:: AVAILABLE DATA ::
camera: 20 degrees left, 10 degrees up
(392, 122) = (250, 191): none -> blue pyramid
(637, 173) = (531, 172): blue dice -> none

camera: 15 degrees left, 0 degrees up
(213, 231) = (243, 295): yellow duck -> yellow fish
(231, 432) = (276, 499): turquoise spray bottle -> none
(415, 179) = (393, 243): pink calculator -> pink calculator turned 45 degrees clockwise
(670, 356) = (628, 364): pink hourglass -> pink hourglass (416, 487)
:::
:: AVAILABLE DATA ::
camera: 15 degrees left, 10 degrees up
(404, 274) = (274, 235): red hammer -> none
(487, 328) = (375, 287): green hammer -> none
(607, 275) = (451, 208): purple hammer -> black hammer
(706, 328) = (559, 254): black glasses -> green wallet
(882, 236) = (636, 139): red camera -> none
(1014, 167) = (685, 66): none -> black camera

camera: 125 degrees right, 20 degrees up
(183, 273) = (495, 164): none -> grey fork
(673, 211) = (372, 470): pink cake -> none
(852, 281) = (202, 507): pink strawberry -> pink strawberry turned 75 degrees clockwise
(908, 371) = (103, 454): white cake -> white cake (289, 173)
:::
EXERCISE OBJECTIVE: When a line of the records includes "blue", that line belongs in the answer.

ANSWER BELOW:
(392, 122) = (250, 191): none -> blue pyramid
(637, 173) = (531, 172): blue dice -> none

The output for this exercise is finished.